[YOUR OBJECTIVE]
Please set down the line that contains "R1: none -> 1M (DGND, N1)" and every line below it through the last, exactly as written, with no other lines.

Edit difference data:
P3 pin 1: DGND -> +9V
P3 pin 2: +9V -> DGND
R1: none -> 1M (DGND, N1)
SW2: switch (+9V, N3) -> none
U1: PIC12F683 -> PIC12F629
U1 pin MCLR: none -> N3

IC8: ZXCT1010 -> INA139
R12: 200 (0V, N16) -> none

[ANSWER BELOW]
R1: none -> 1M (DGND, N1)
SW2: switch (+9V, N3) -> none
U1: PIC12F683 -> PIC12F629
U1 pin MCLR: none -> N3

IC8: ZXCT1010 -> INA139
R12: 200 (0V, N16) -> none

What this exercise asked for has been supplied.